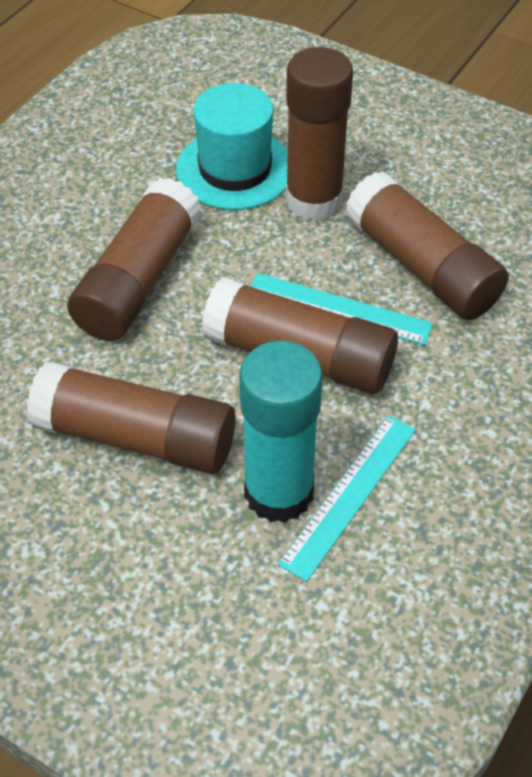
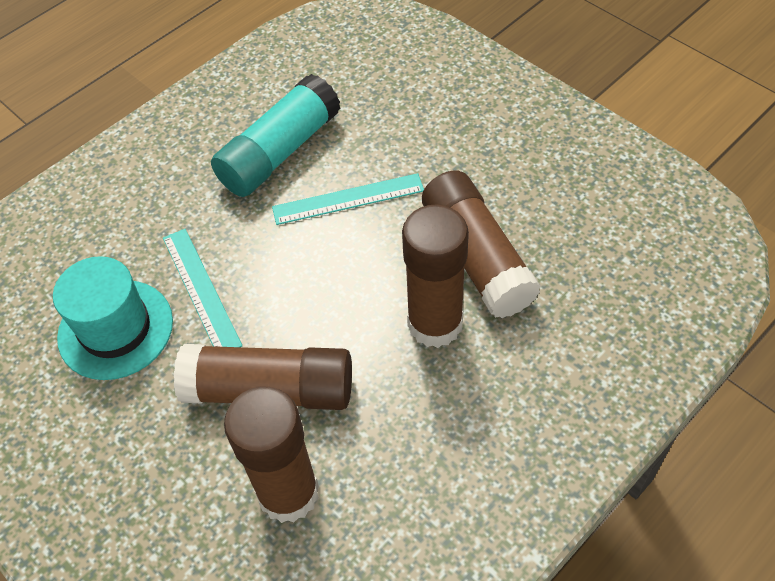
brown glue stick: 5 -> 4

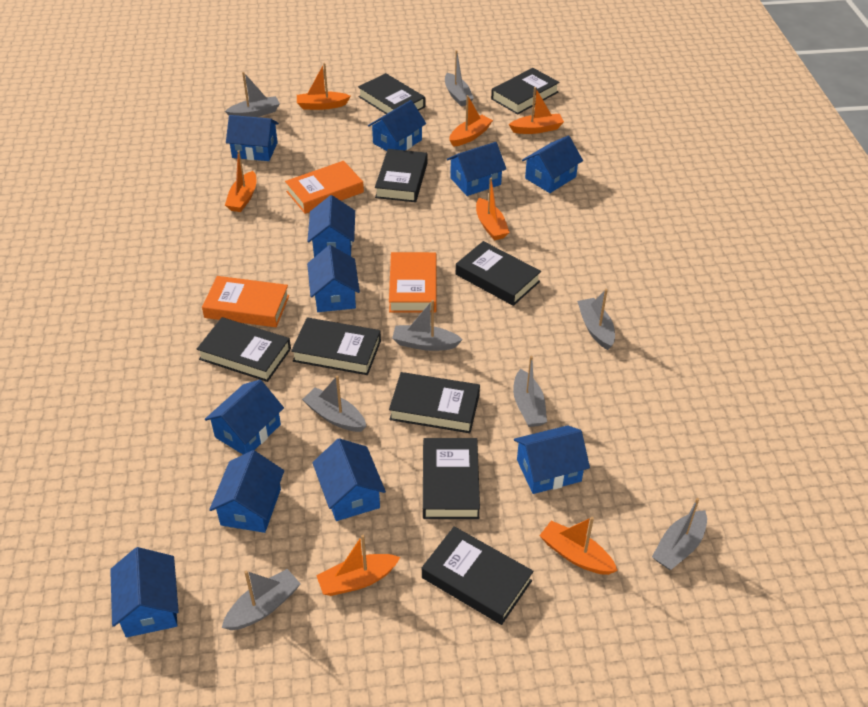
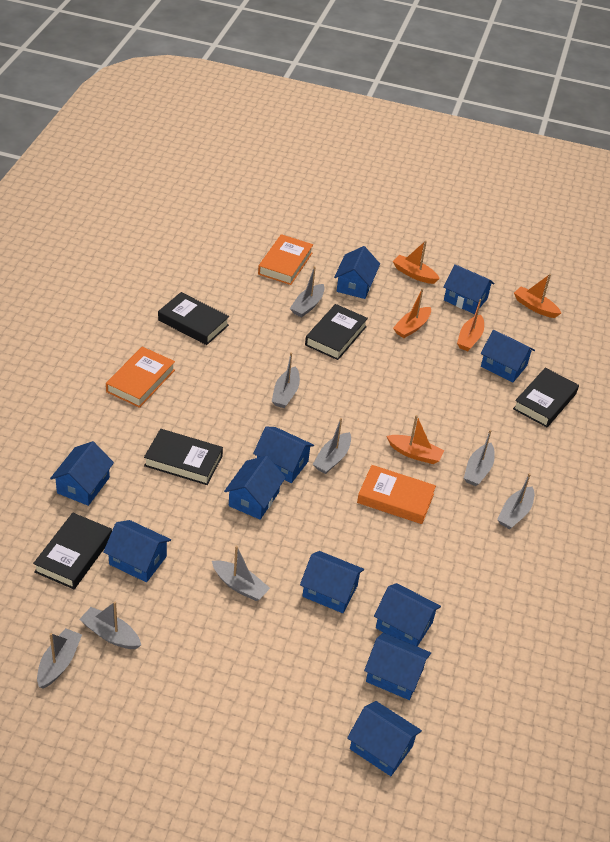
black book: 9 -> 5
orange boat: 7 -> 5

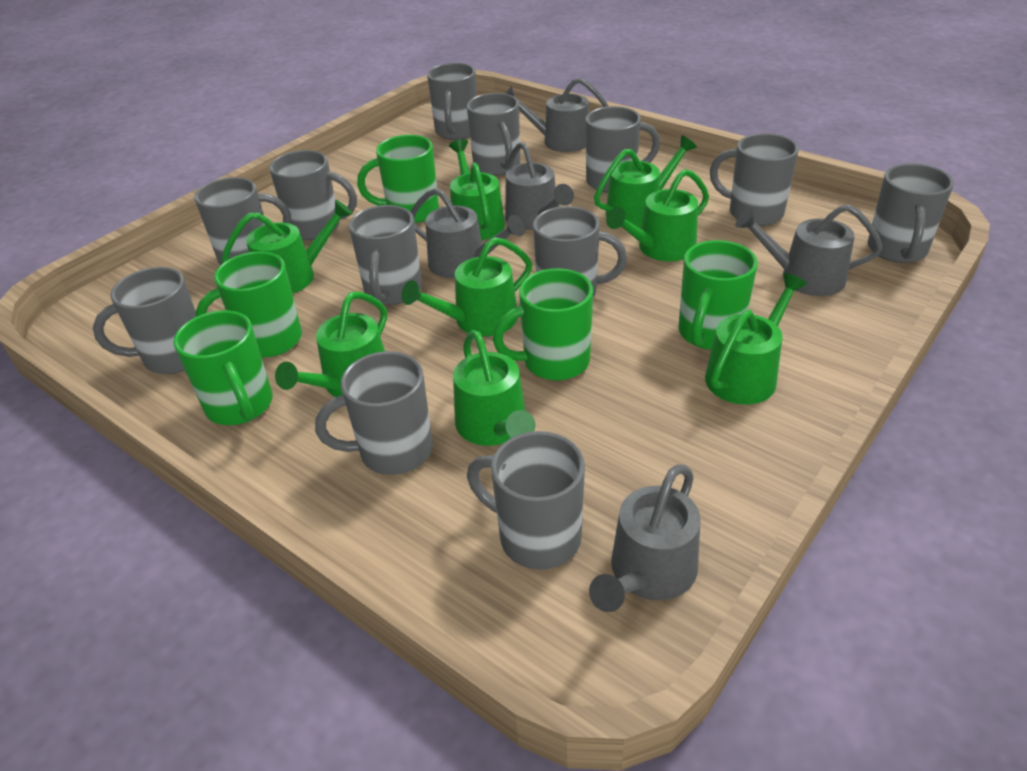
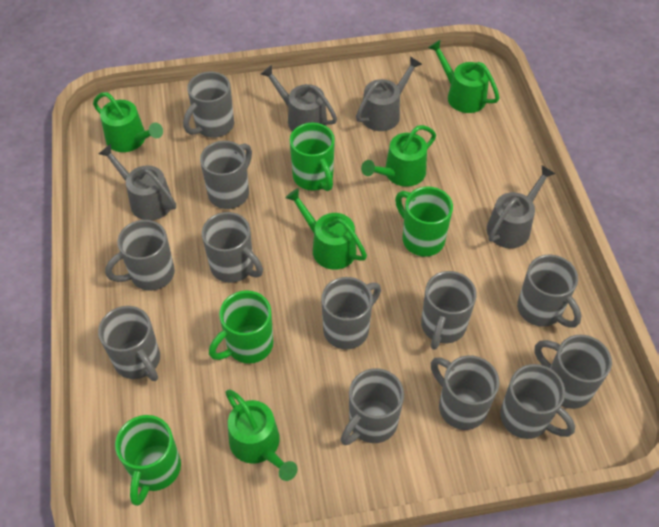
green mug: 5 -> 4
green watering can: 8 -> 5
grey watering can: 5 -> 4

++++

◆ What is expected:
Drop every picture from the data, then output all the rest exactly.

◆ Exercise result:
brown glue stick: 5 -> 4

black book: 9 -> 5
orange boat: 7 -> 5

green mug: 5 -> 4
green watering can: 8 -> 5
grey watering can: 5 -> 4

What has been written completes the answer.